= TASK REQUIREMENTS =
Copy from the first line below down to and including the line with "Solpro: [674,641,707,673] ->". Skip the pictures.

= MATERIAL PROVIDED =
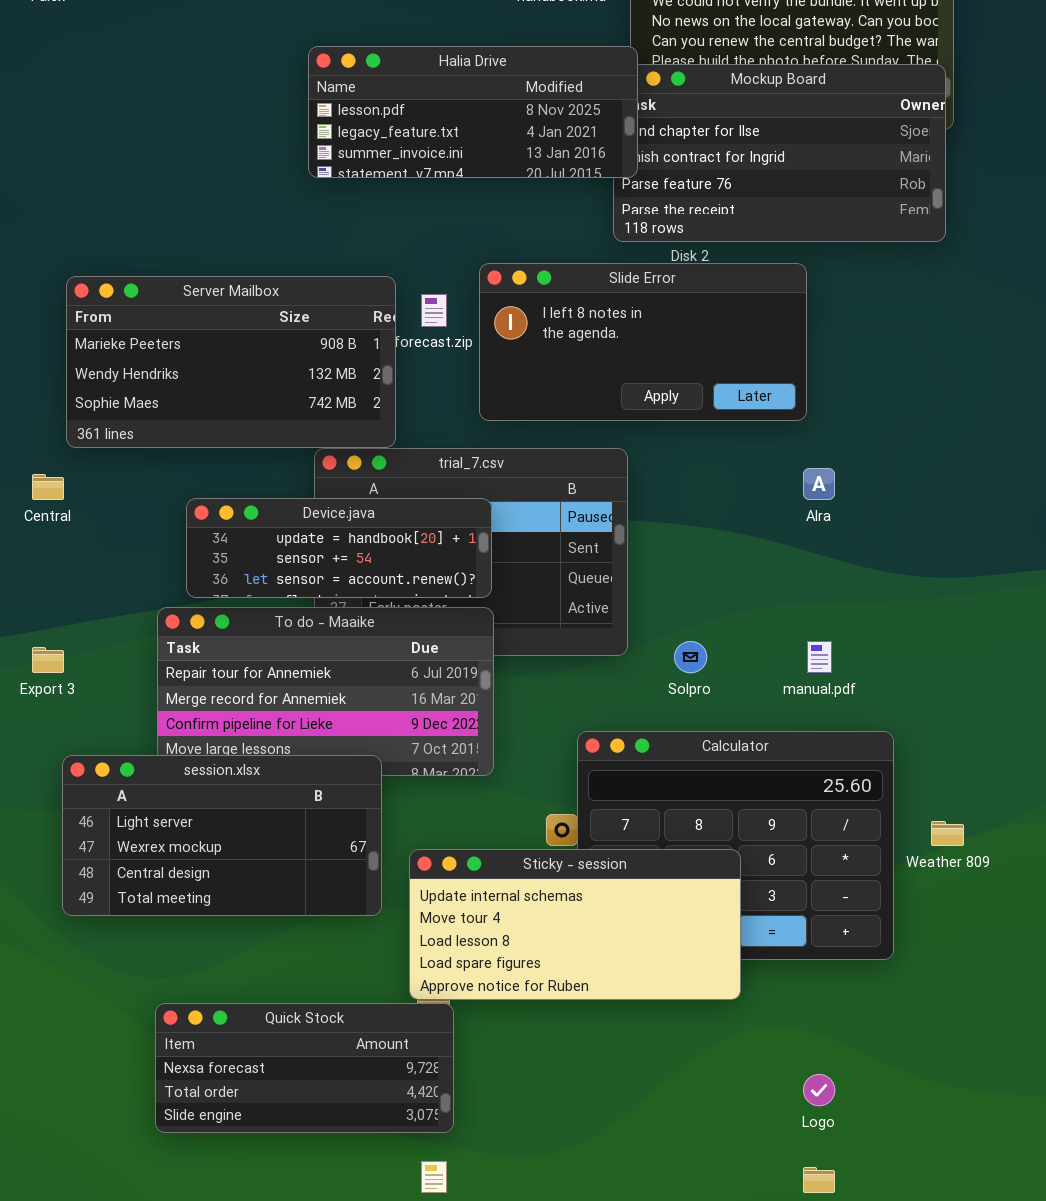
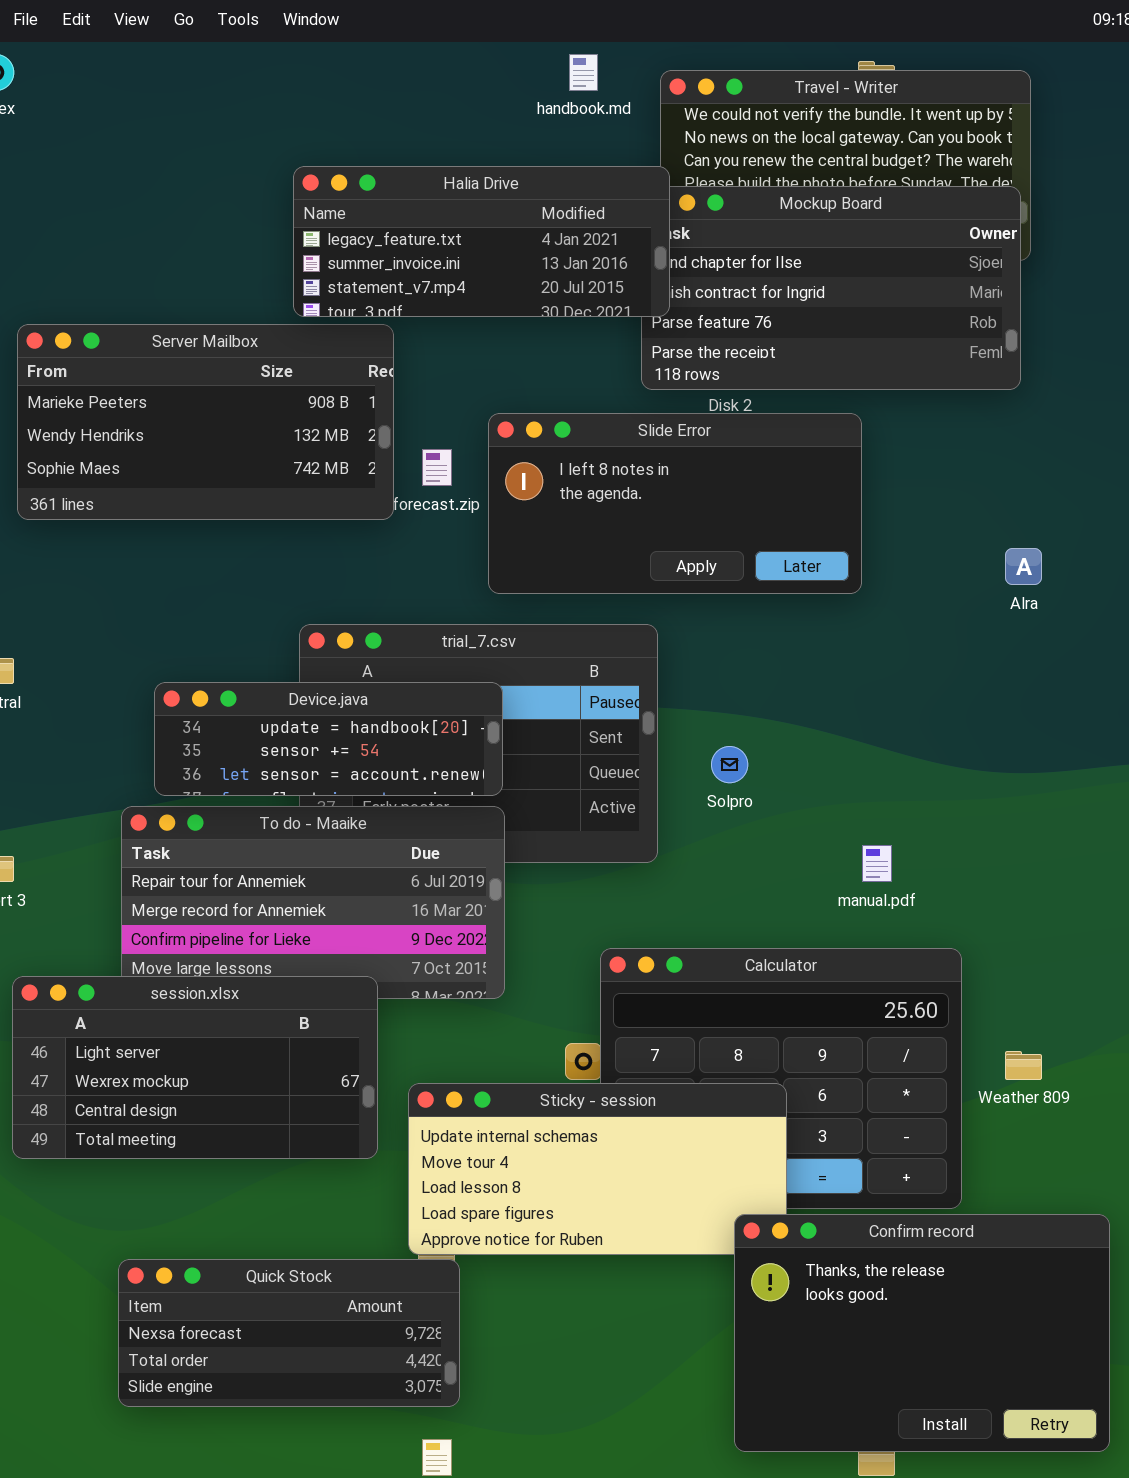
Halia Drive: [308,46,638,178] -> [293,166,670,317], scrolled down 1 row
Server Mailbox: [66,276,396,448] -> [17,324,394,520], moved
Alra: [803,468,835,500] -> [1005,548,1042,585], moved
Solpro: [674,641,707,673] -> [711,746,748,783], moved
Confirm record: none -> [734,1214,1110,1452], opened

= TASK SOLUTION =
Halia Drive: [308,46,638,178] -> [293,166,670,317], scrolled down 1 row
Server Mailbox: [66,276,396,448] -> [17,324,394,520], moved
Alra: [803,468,835,500] -> [1005,548,1042,585], moved
Solpro: [674,641,707,673] -> [711,746,748,783], moved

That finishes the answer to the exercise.